* _What to work on_
Look through the listing below and write out exactly the lines from the line with "R10: 3.3k (GND, INV) -> 3.3k (AMP4, INV)" to the line with "T7: NPN 2N3904", both included, and no others.

* _Supplied material_
»»

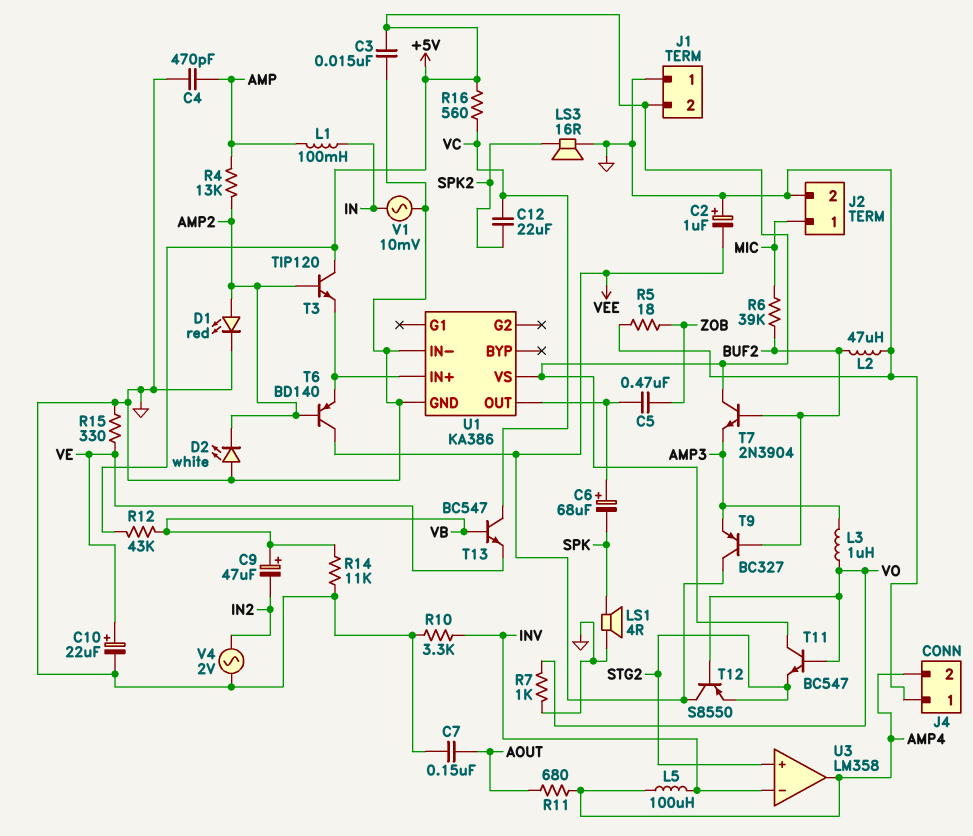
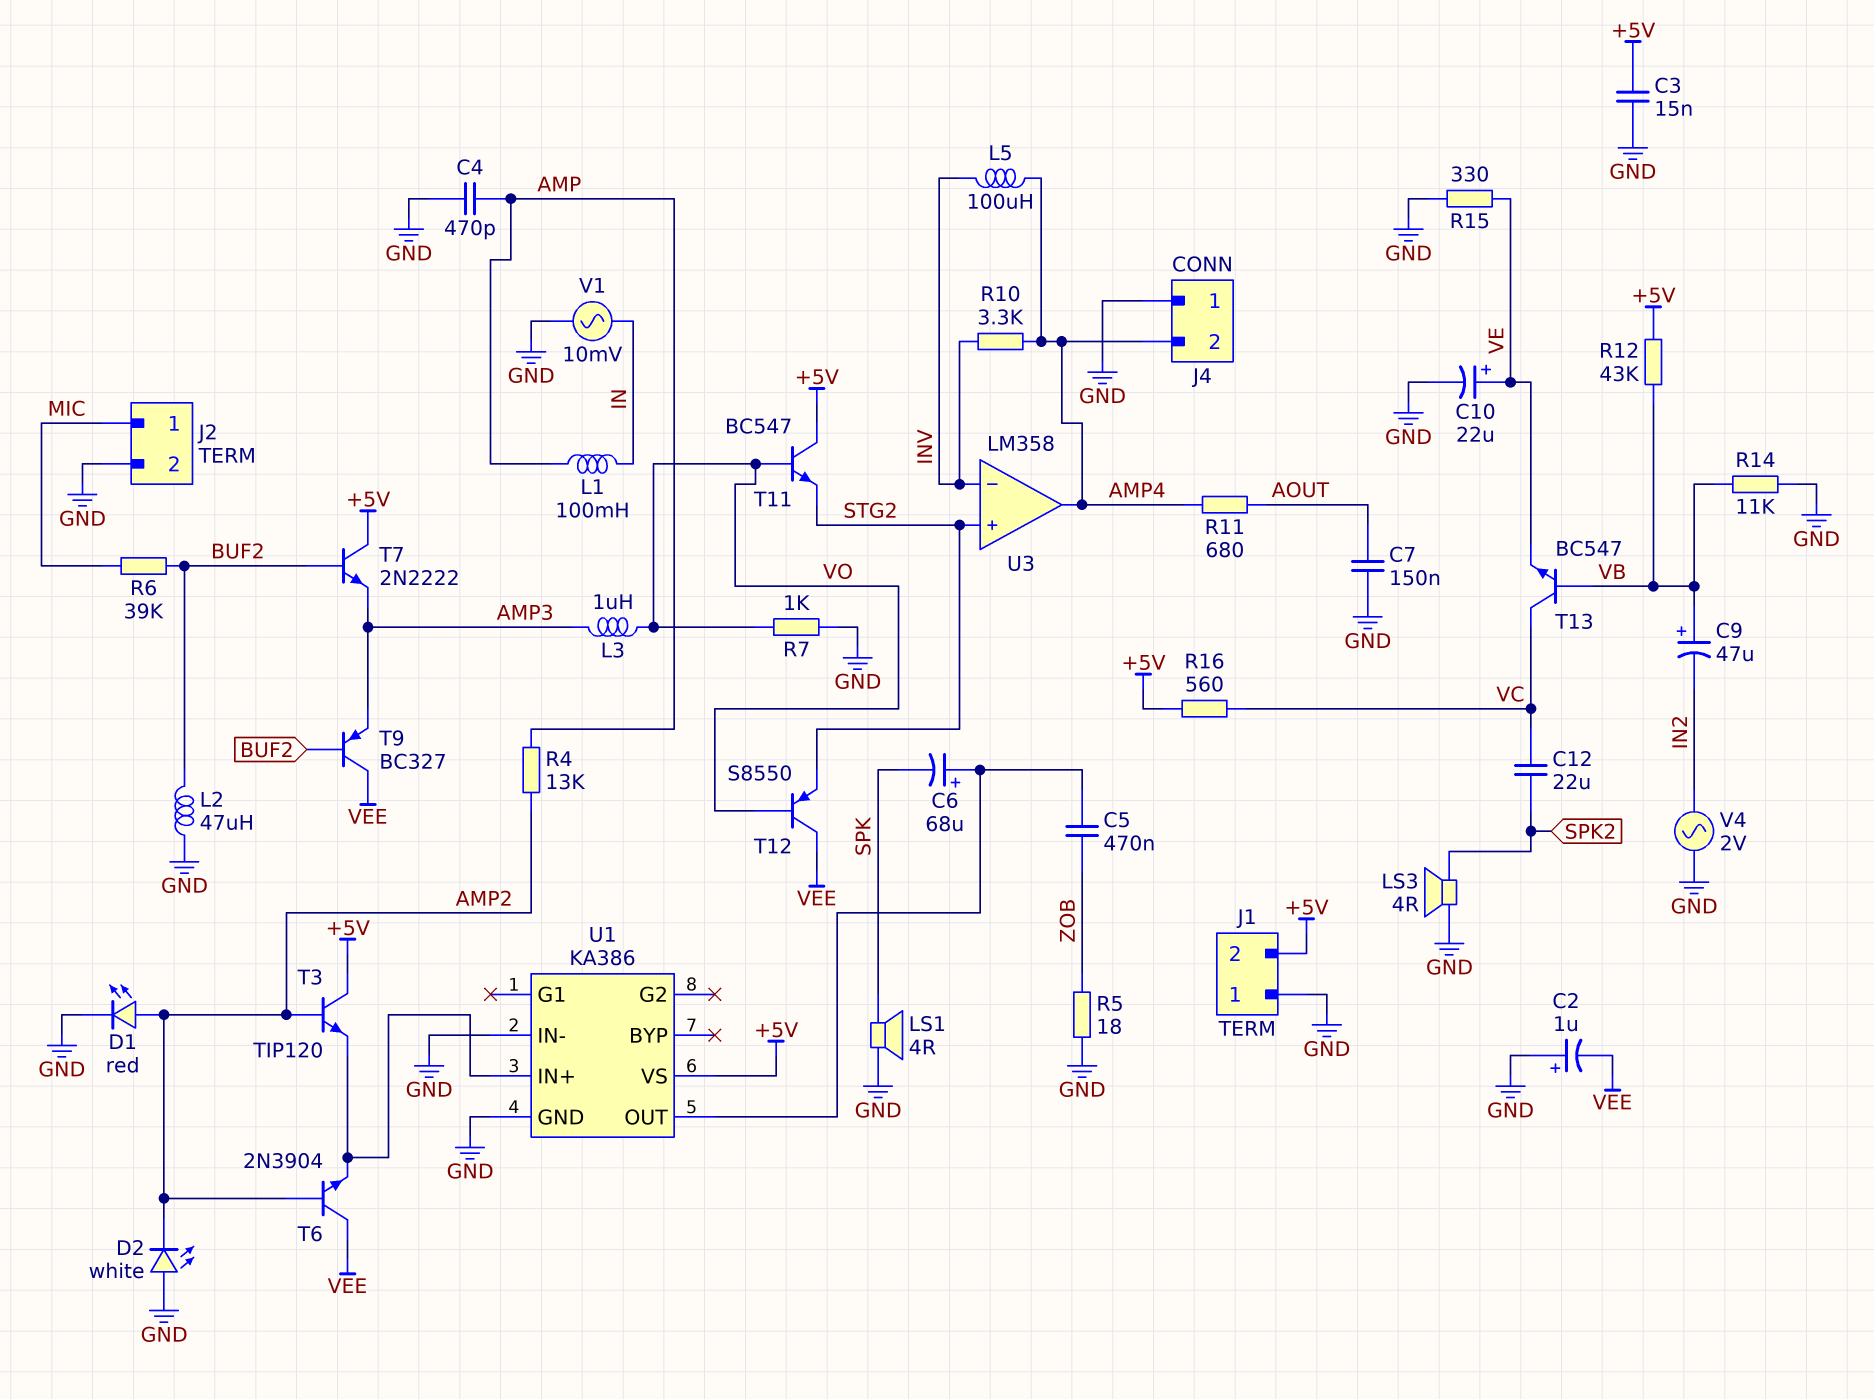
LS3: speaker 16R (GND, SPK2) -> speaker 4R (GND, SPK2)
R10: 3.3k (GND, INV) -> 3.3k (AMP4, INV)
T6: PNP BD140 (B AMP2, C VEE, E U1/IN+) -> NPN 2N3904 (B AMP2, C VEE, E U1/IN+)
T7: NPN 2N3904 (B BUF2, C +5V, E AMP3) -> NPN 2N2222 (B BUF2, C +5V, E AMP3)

««
»»

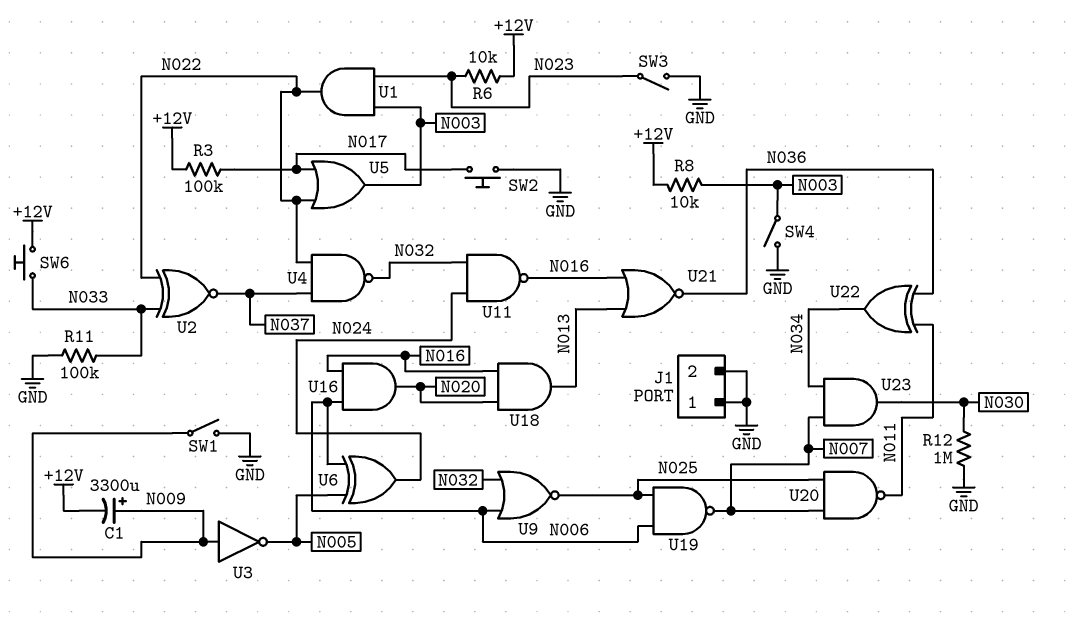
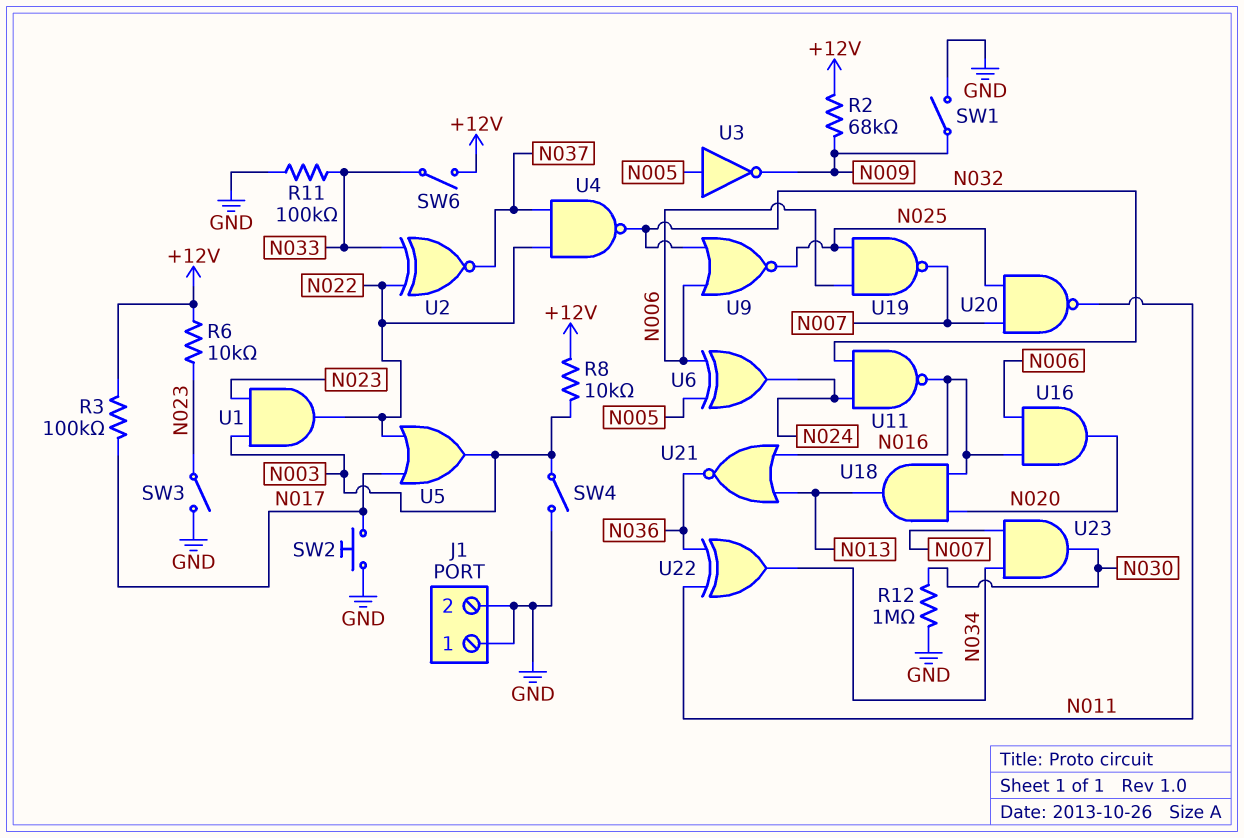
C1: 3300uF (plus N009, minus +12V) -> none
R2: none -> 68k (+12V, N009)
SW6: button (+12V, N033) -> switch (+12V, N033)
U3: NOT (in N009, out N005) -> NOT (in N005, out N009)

««

* _Solution below_
R10: 3.3k (GND, INV) -> 3.3k (AMP4, INV)
T6: PNP BD140 (B AMP2, C VEE, E U1/IN+) -> NPN 2N3904 (B AMP2, C VEE, E U1/IN+)
T7: NPN 2N3904 (B BUF2, C +5V, E AMP3) -> NPN 2N2222 (B BUF2, C +5V, E AMP3)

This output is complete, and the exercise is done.